-- START OF RECORD EXCERPTS --

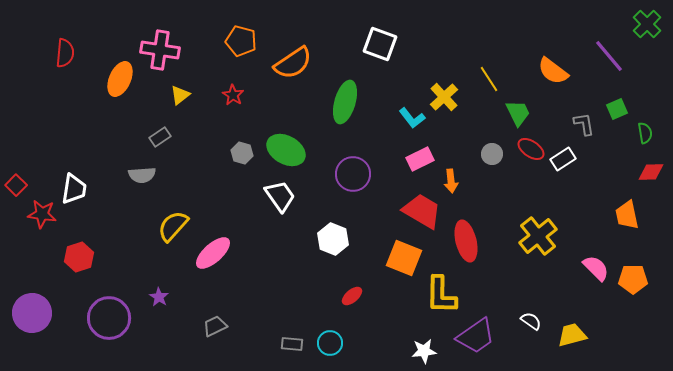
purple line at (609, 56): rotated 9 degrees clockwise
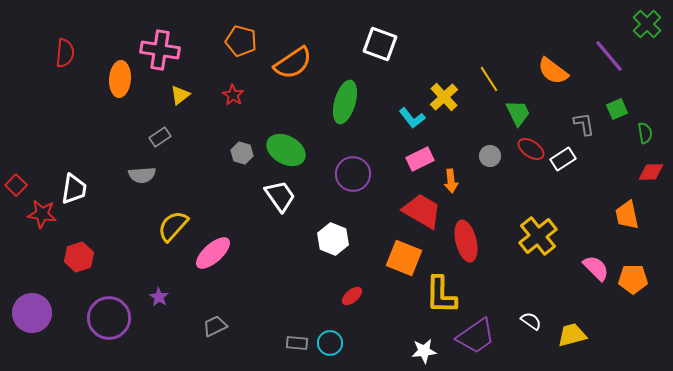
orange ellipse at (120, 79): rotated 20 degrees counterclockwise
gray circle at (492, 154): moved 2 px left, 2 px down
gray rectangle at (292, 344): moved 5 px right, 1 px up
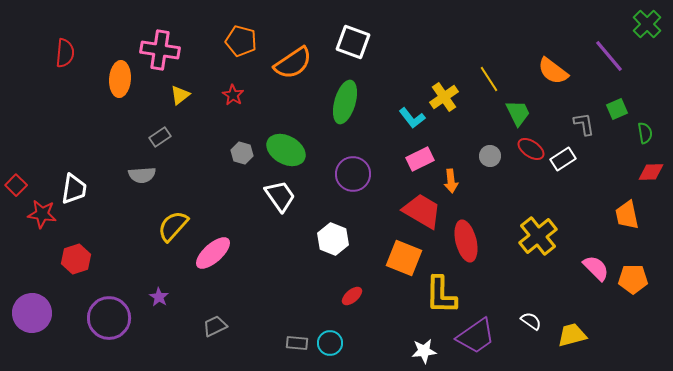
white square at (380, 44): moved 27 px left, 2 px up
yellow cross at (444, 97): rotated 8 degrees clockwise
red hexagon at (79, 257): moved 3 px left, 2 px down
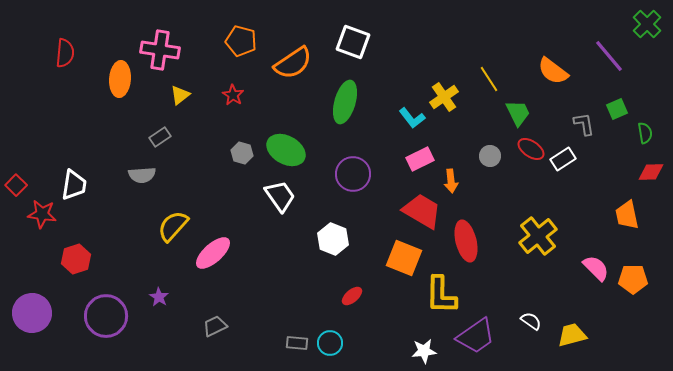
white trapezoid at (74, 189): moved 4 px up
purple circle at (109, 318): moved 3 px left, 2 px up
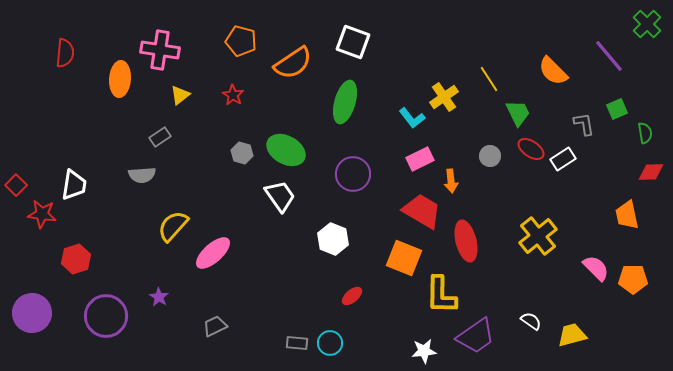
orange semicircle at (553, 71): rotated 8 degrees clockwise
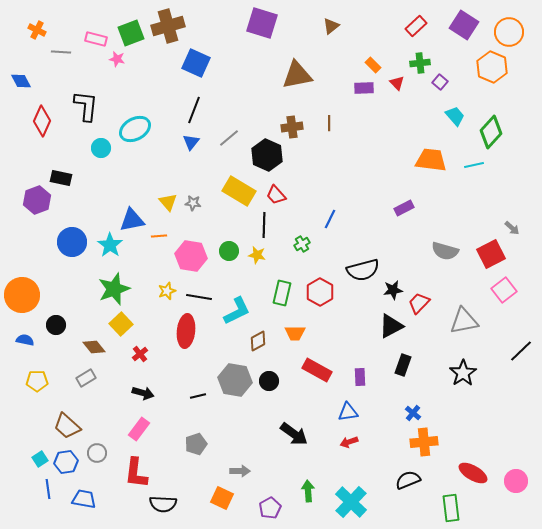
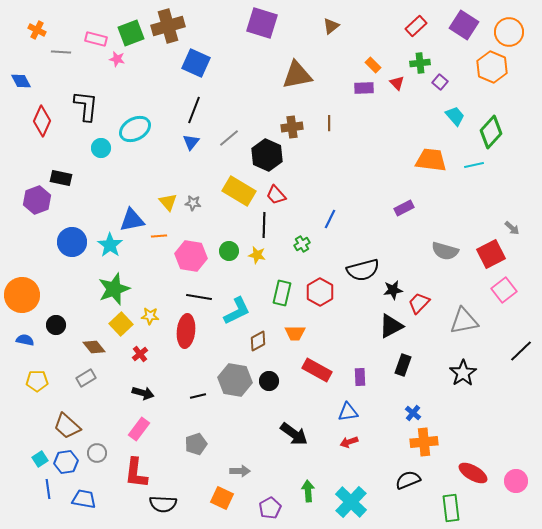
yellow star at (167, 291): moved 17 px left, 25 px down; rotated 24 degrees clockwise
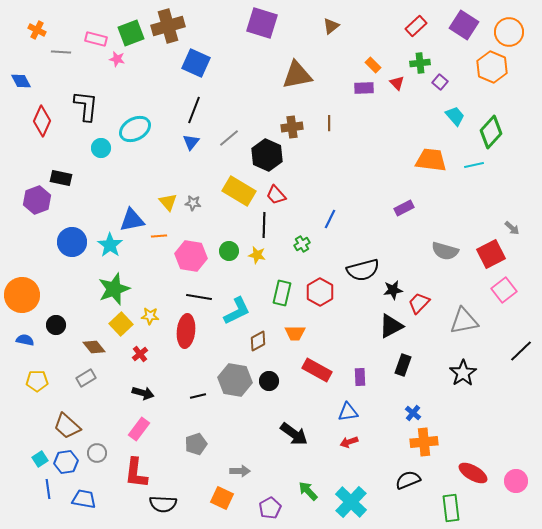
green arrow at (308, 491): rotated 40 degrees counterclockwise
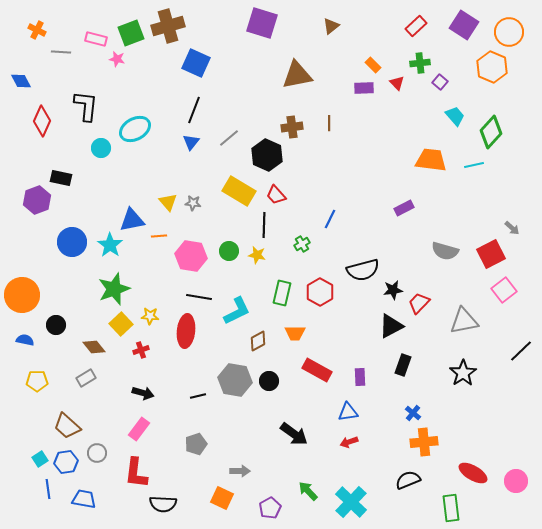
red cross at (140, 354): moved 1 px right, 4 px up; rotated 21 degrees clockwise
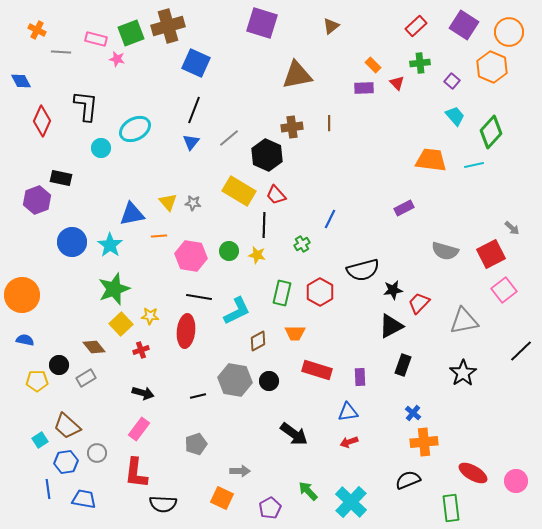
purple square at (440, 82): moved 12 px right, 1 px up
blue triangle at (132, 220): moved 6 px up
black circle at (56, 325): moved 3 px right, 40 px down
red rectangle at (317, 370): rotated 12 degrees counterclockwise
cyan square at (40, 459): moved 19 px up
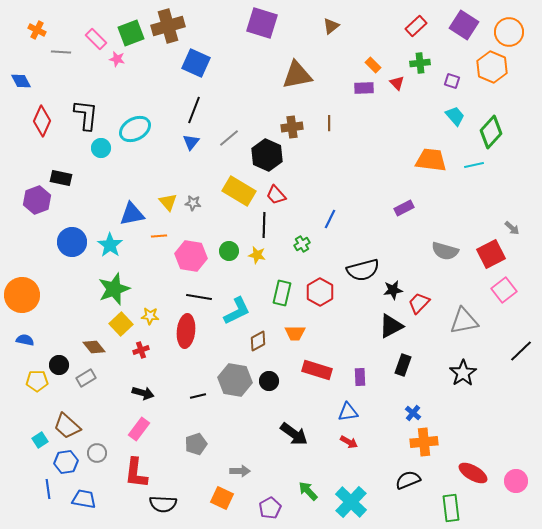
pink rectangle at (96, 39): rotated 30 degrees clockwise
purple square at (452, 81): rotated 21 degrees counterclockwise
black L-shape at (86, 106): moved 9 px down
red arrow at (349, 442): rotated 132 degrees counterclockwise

-- END OF RECORD EXCERPTS --
-- START OF RECORD EXCERPTS --

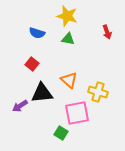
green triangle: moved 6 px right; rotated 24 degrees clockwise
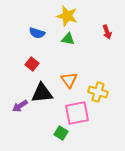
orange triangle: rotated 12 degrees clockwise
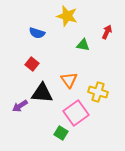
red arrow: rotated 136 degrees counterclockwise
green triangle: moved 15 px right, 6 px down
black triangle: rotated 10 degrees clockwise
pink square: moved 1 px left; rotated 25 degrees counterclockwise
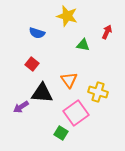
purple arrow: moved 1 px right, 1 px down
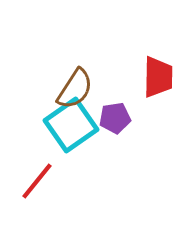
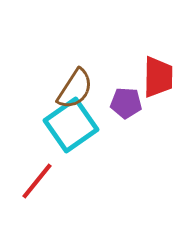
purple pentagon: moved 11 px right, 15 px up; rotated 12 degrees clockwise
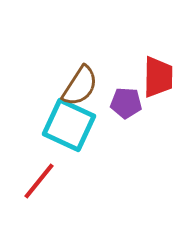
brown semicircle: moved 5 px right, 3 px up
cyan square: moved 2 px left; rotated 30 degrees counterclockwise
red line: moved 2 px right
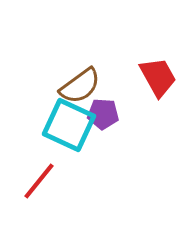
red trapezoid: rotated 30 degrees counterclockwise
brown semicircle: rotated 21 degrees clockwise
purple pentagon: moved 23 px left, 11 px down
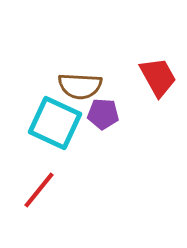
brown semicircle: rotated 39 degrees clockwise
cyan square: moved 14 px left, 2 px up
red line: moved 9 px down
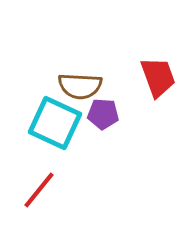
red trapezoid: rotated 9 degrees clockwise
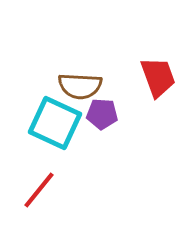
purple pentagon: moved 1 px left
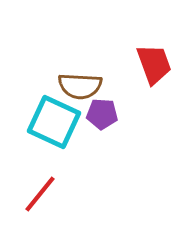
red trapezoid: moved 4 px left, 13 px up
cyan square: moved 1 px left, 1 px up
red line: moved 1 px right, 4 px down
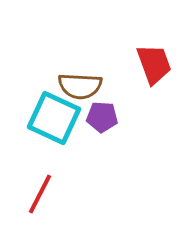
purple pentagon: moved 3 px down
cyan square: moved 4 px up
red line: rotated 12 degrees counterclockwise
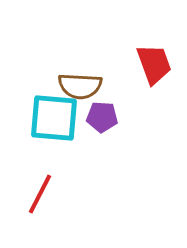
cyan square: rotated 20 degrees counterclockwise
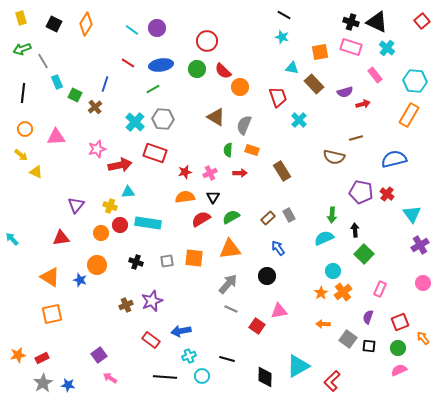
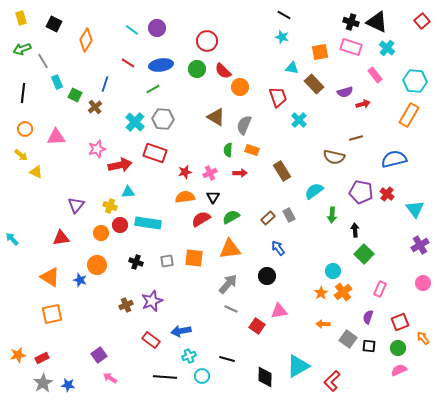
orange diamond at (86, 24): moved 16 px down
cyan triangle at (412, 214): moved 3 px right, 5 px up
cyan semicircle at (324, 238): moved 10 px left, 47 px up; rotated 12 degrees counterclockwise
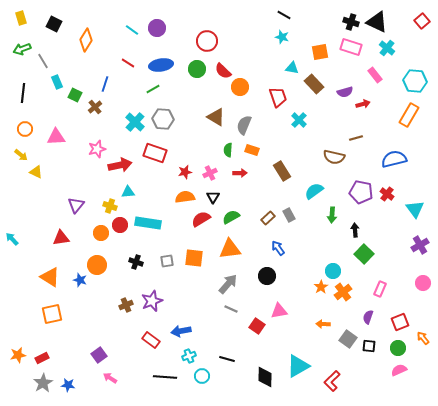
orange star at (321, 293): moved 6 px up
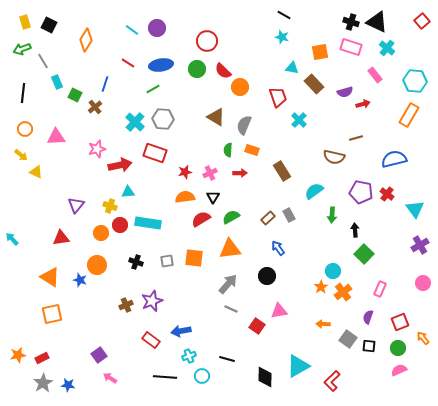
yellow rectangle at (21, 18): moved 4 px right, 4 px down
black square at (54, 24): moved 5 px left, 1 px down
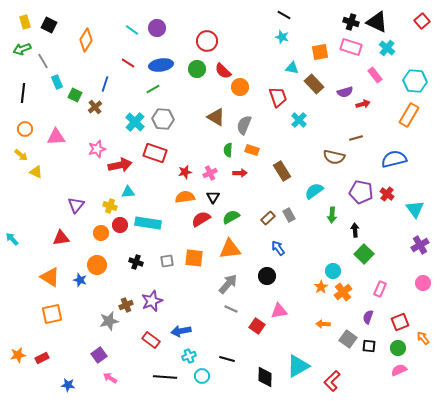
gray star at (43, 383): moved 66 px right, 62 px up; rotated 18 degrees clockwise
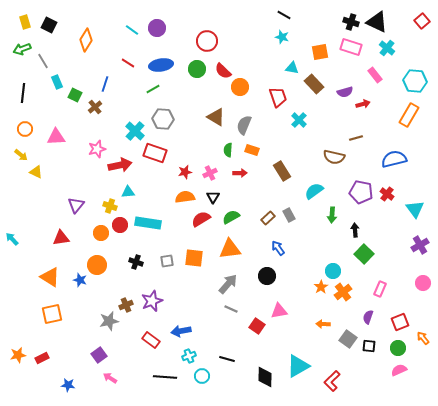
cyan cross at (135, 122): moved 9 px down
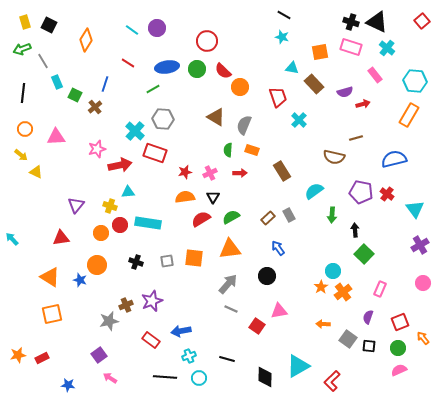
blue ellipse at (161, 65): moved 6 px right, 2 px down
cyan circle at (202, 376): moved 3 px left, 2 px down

-- END OF RECORD EXCERPTS --

== PROBLEM ==
Return every line of the data from the one containing "purple line at" down to the one containing "gray rectangle at", including both, reproduced word for word. Omit the picture lines.

== TASK RESPONSE ==
purple line at (609, 56): rotated 9 degrees clockwise
orange ellipse at (120, 79): rotated 20 degrees counterclockwise
gray circle at (492, 154): moved 2 px left, 2 px down
gray rectangle at (292, 344): moved 5 px right, 1 px up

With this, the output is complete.